## Object state change records

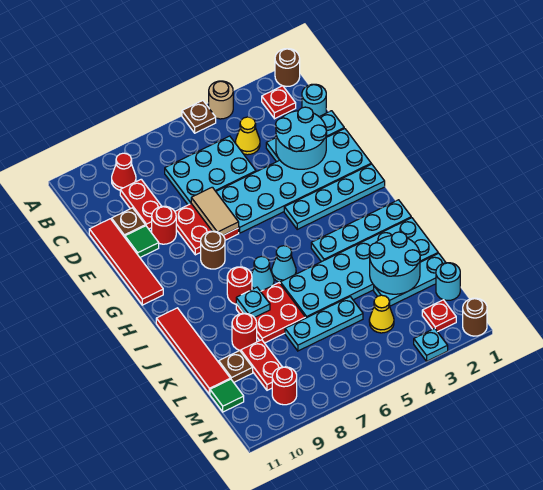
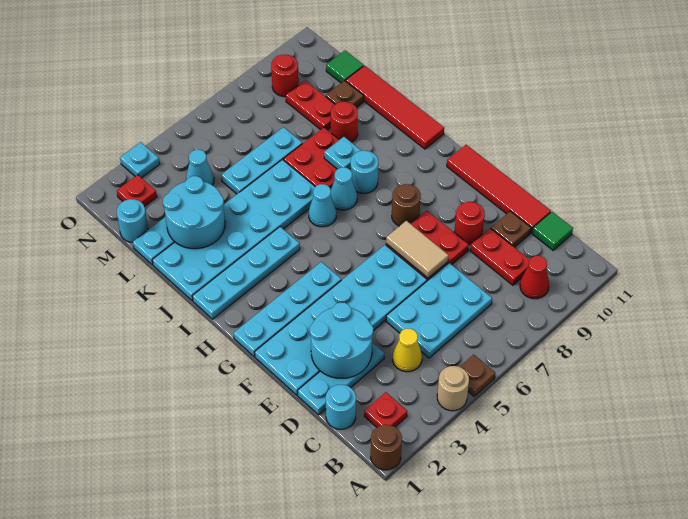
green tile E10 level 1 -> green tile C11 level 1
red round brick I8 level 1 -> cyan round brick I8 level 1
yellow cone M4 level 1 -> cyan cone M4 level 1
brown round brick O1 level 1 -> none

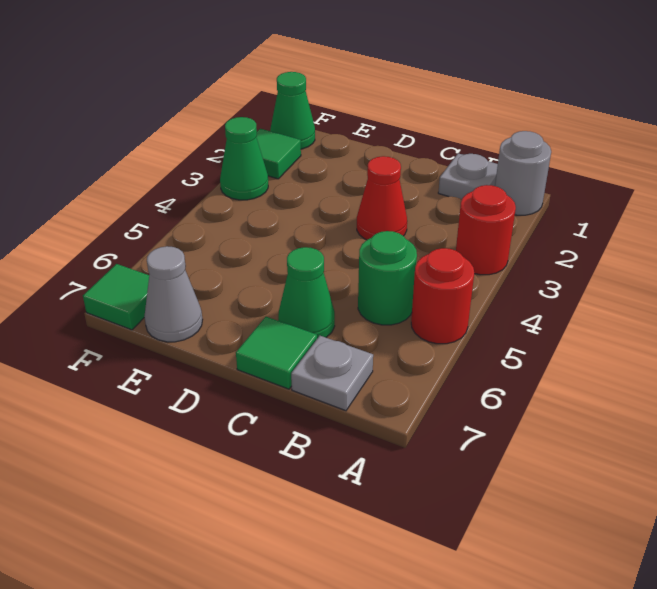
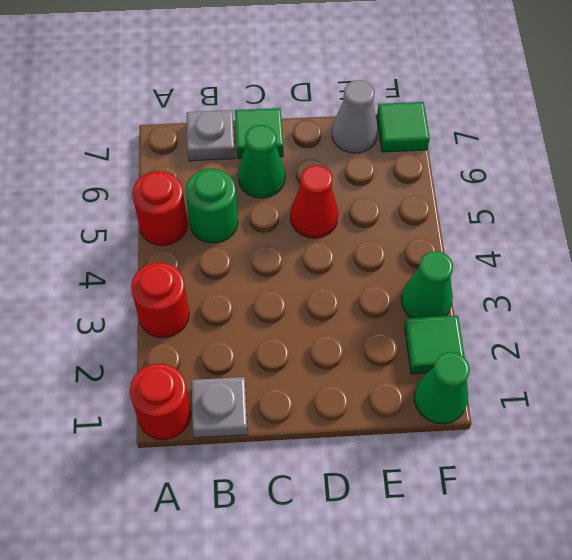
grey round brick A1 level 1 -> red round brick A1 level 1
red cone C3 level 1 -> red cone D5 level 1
...
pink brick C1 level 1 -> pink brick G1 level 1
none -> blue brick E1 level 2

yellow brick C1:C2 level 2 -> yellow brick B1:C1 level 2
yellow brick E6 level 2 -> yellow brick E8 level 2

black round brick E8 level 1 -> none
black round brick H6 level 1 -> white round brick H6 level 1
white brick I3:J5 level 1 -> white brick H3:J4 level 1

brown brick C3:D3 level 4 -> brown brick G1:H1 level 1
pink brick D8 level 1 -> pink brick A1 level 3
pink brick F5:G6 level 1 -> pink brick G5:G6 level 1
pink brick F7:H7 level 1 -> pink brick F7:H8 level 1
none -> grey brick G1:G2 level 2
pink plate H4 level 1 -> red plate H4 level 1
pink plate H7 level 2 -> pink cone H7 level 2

## Problem statement
Search the entries for "none" and copy each matching line.

## Result for this task
brown round brick O1 level 1 -> none
none -> blue brick E1 level 2
black round brick E8 level 1 -> none
none -> grey brick G1:G2 level 2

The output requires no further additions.